YOUR TASK —
Each line from the one that contains "R1: none -> 15 (GND, VA)" down to the last line of the material should be retyped exactly as it stands.

SUPPLIED DATA —
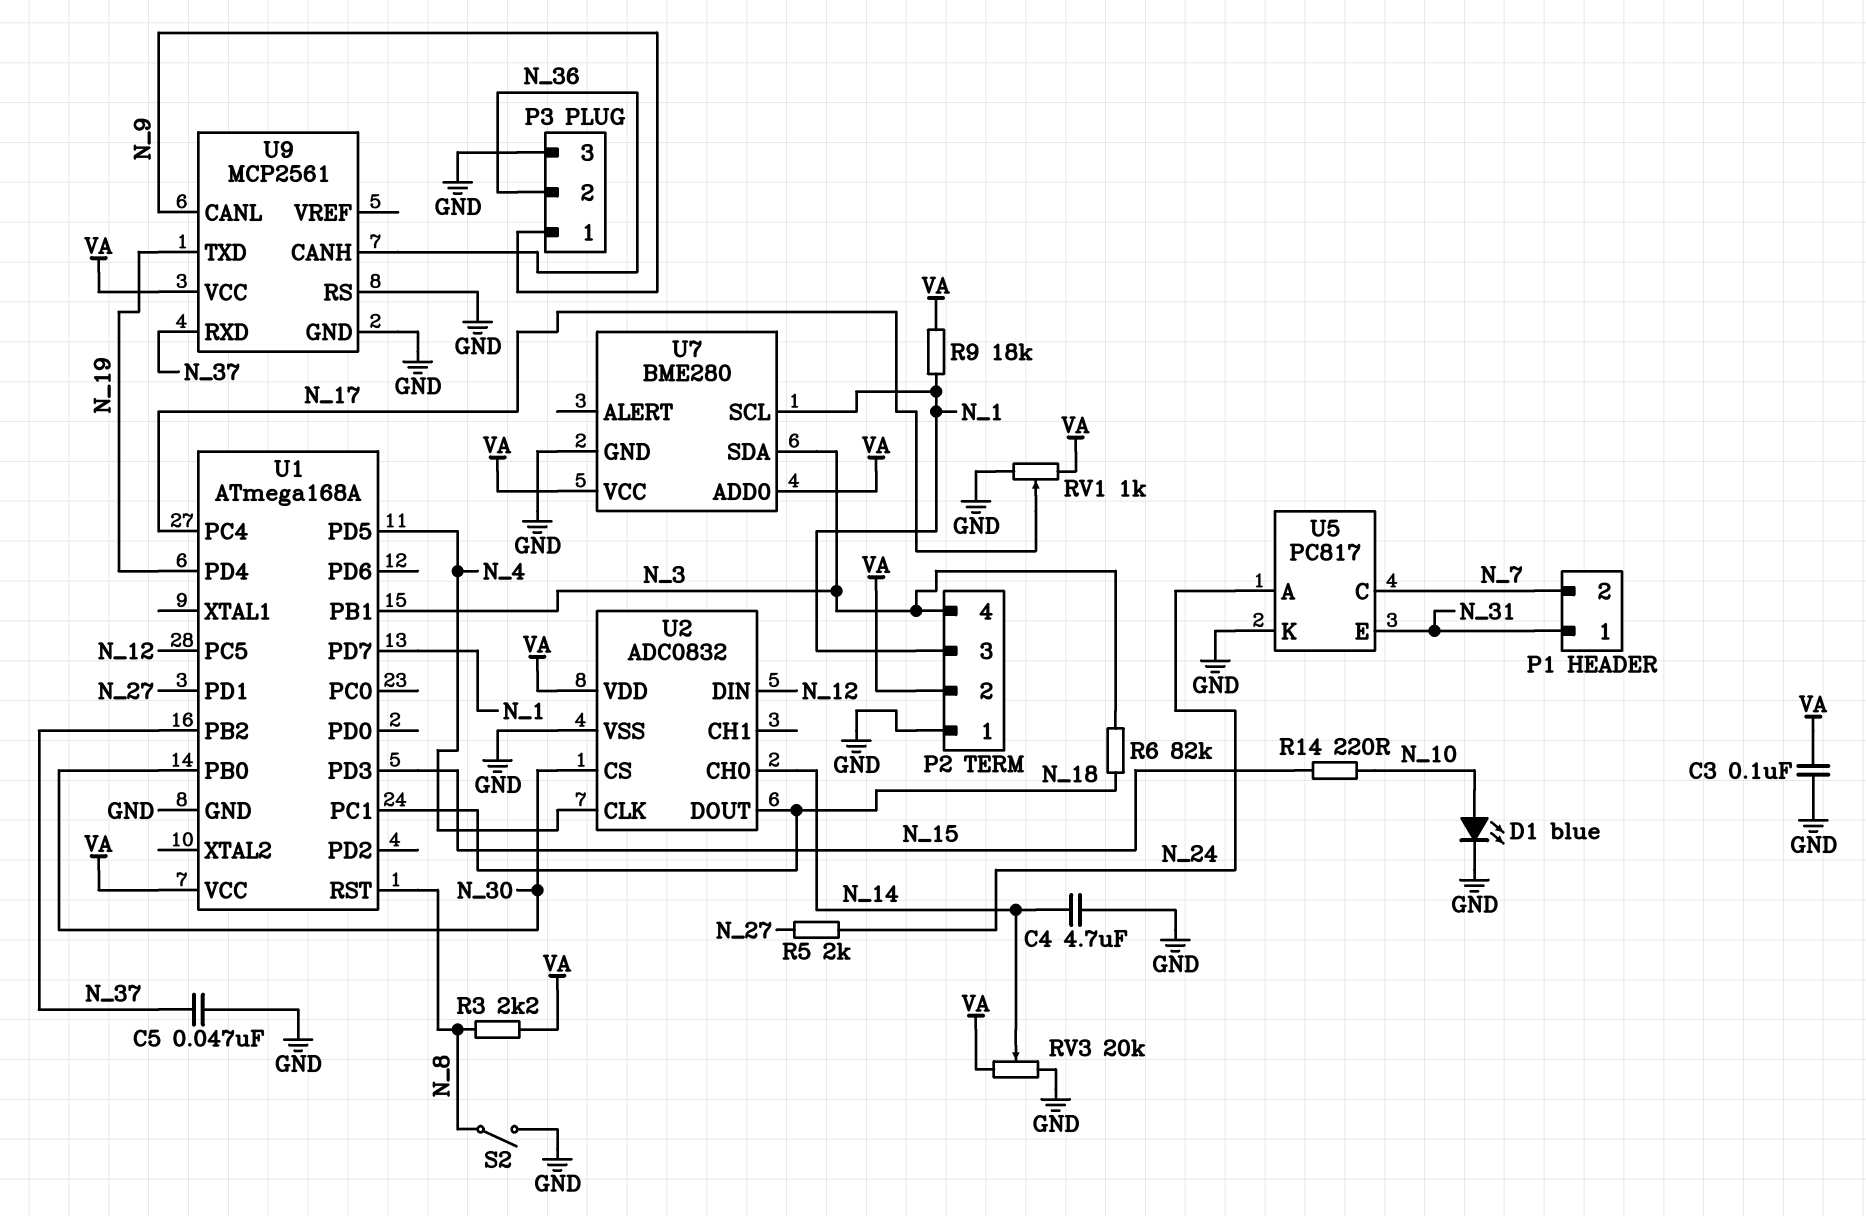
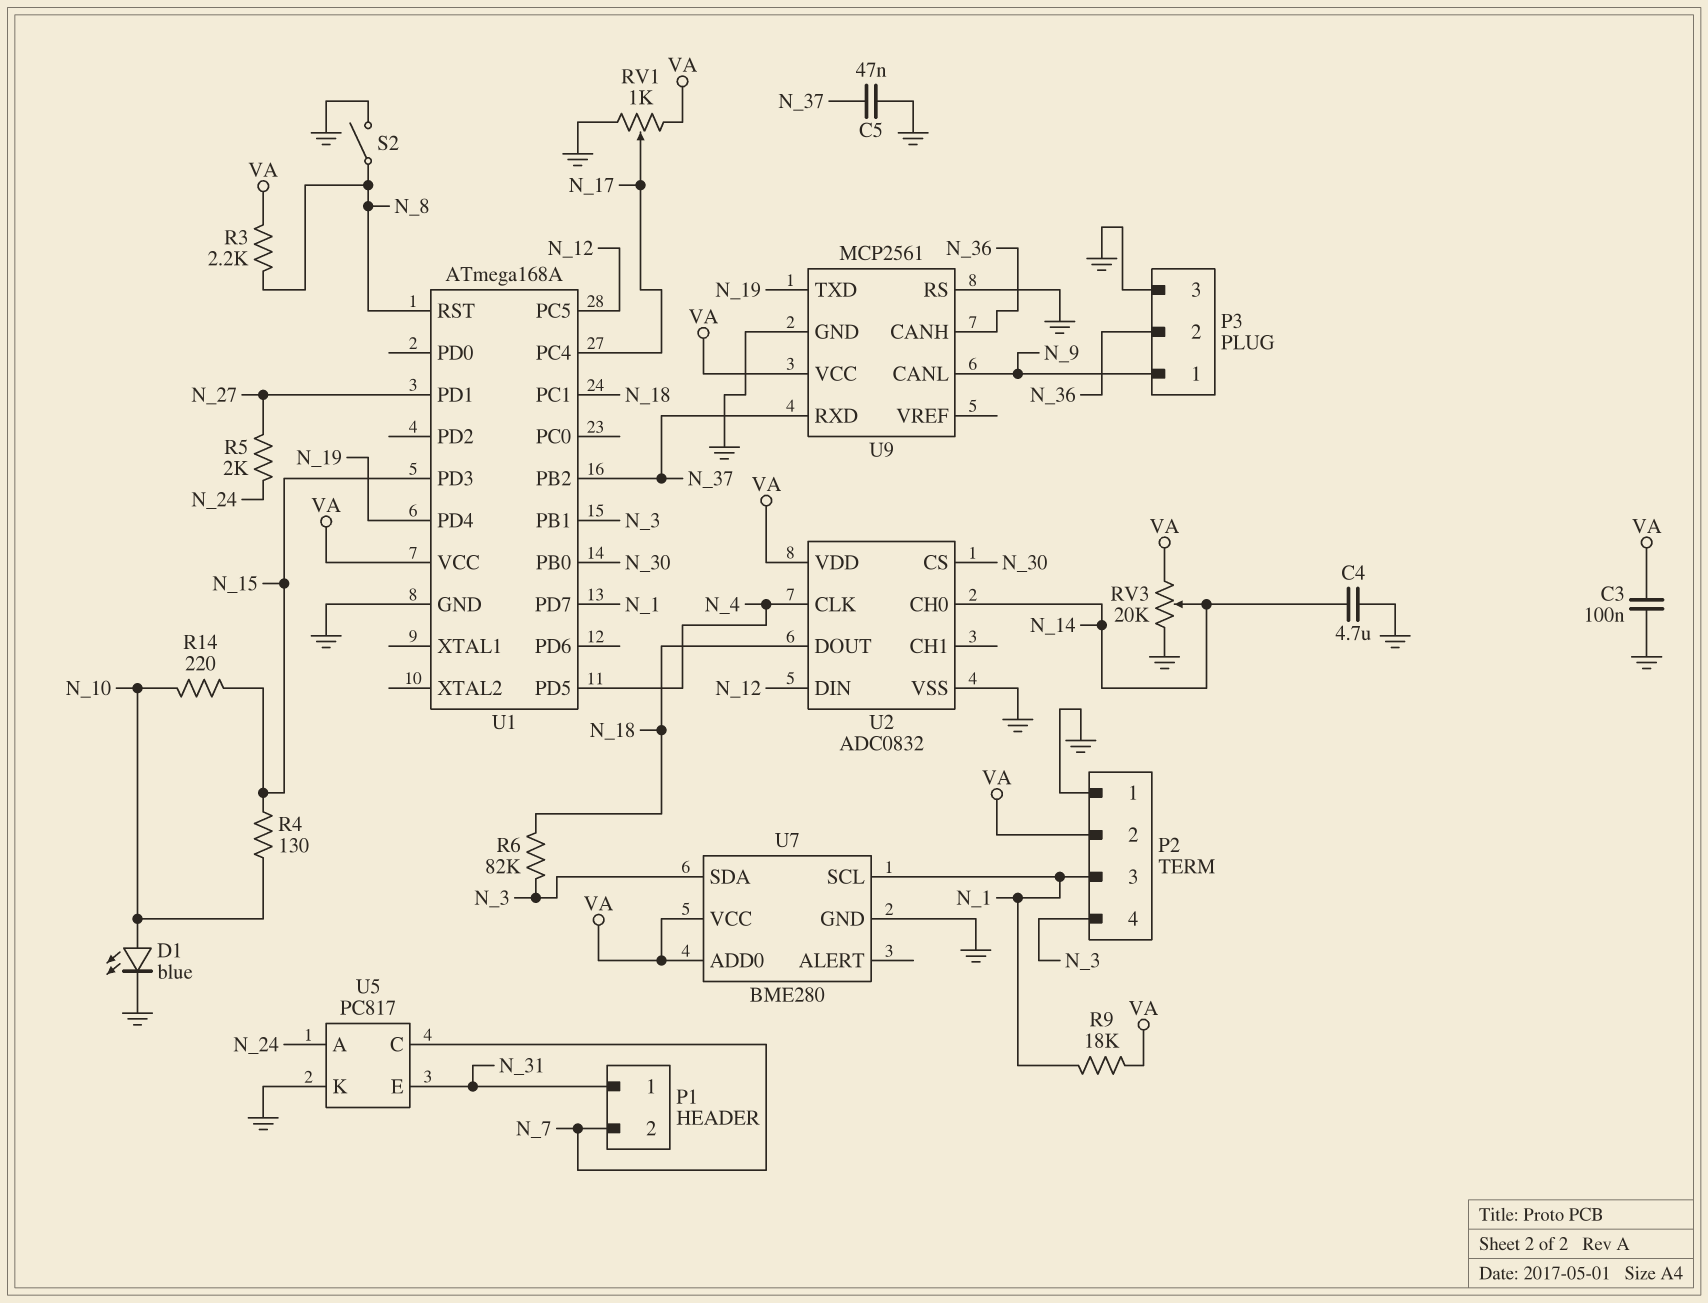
R4: none -> 130 (N_10, N_15)

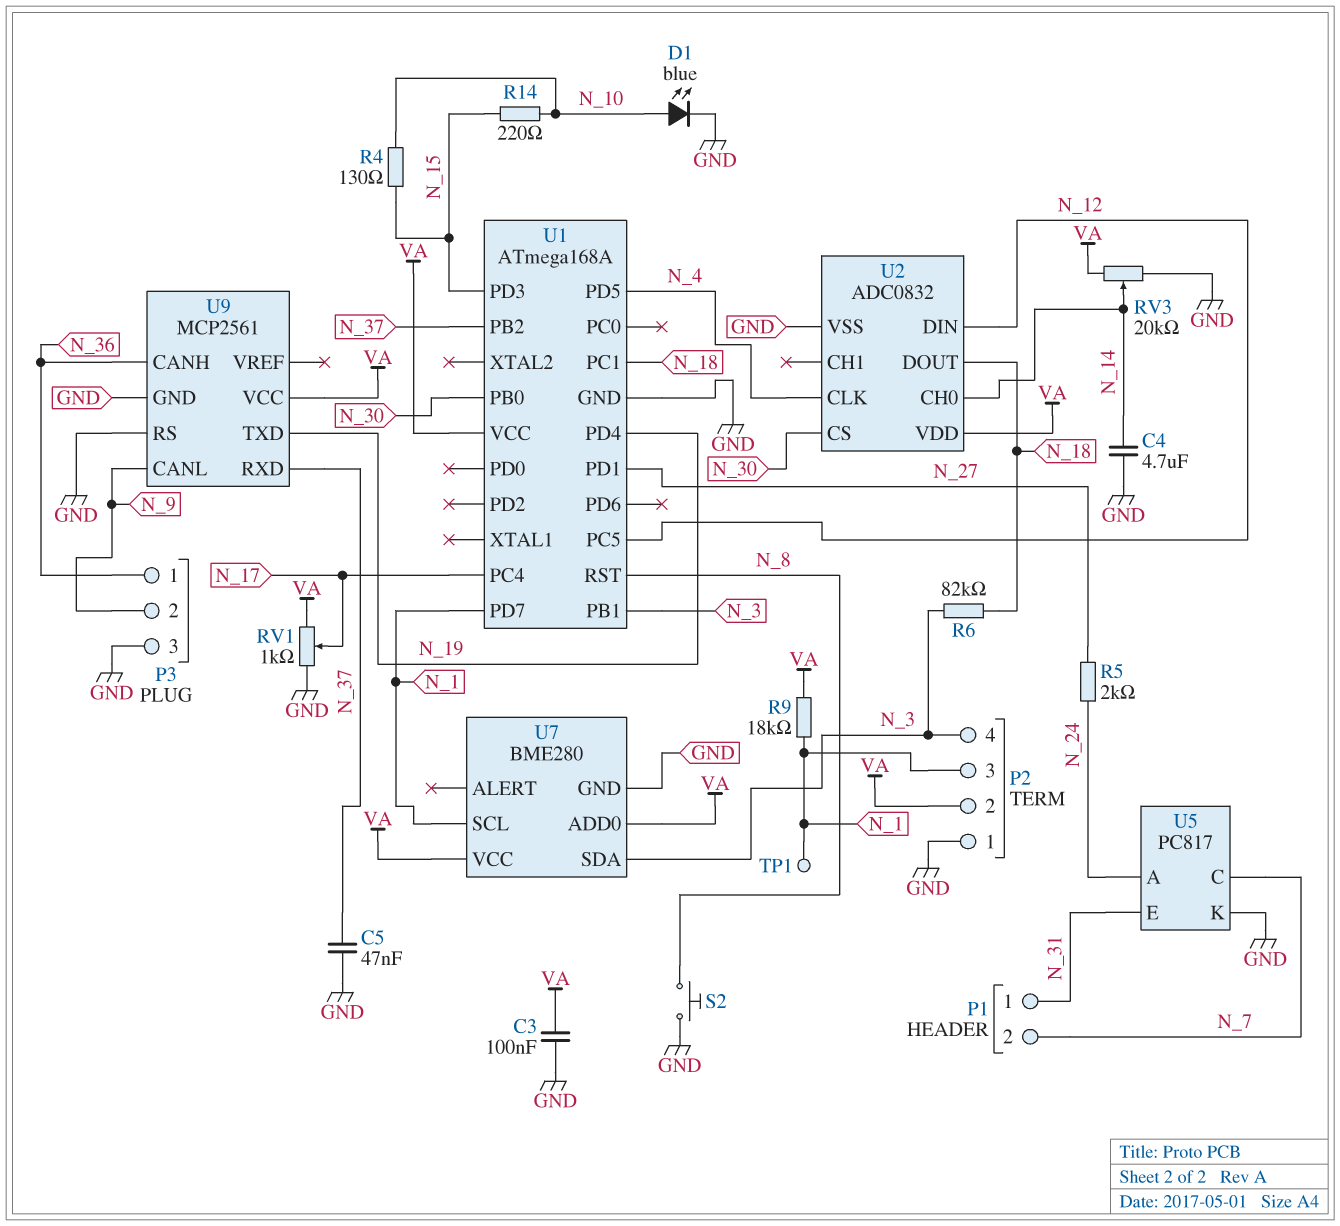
P3 pin 1: N_9 -> N_36
P3 pin 2: N_36 -> N_9
R3: 2.2k (N_8, VA) -> none
S2: switch (GND, N_8) -> button (GND, N_8)
TP1: none -> test point (N_1)

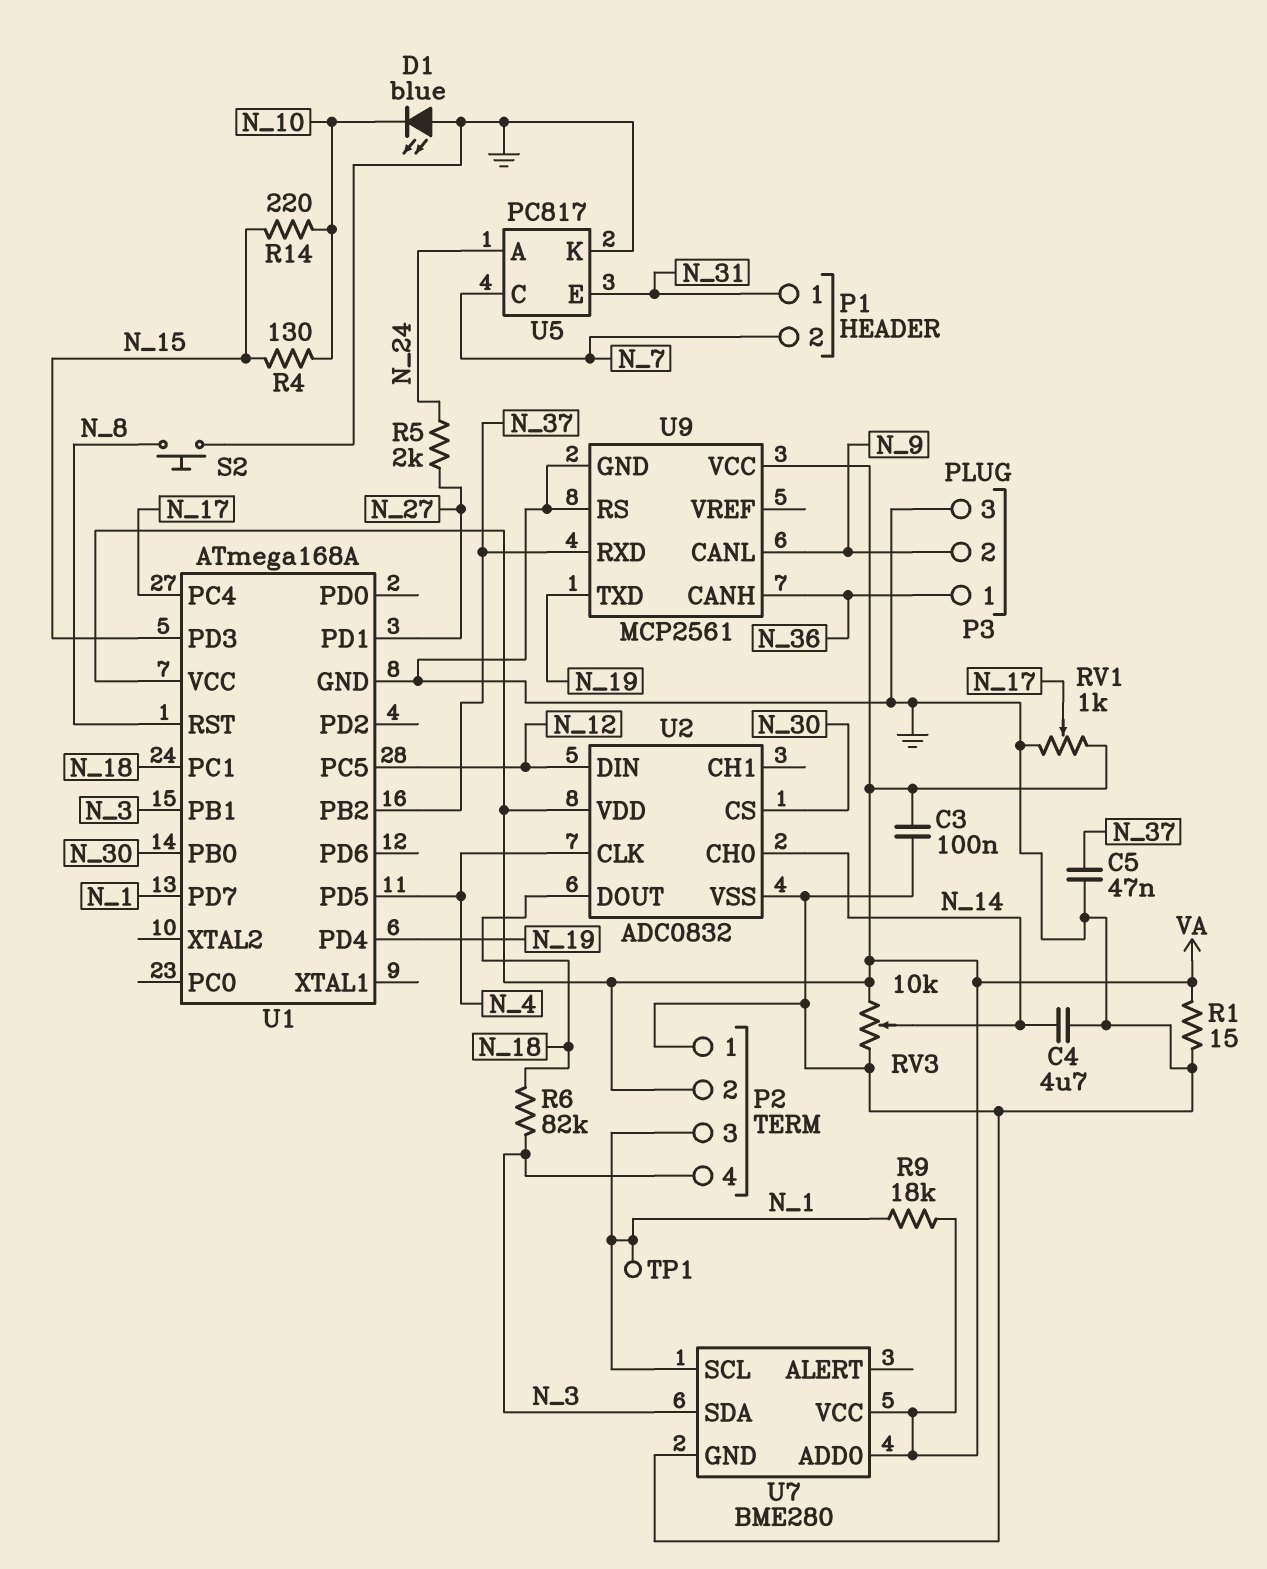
D1: LED blue (A N_10, K GND) -> LED blue (A GND, K N_10)
R1: none -> 15 (GND, VA)
RV3: 20k (GND, VA, wiper N_14) -> 10k (GND, VA, wiper N_14)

REPLY TO THE TASK —
R1: none -> 15 (GND, VA)
RV3: 20k (GND, VA, wiper N_14) -> 10k (GND, VA, wiper N_14)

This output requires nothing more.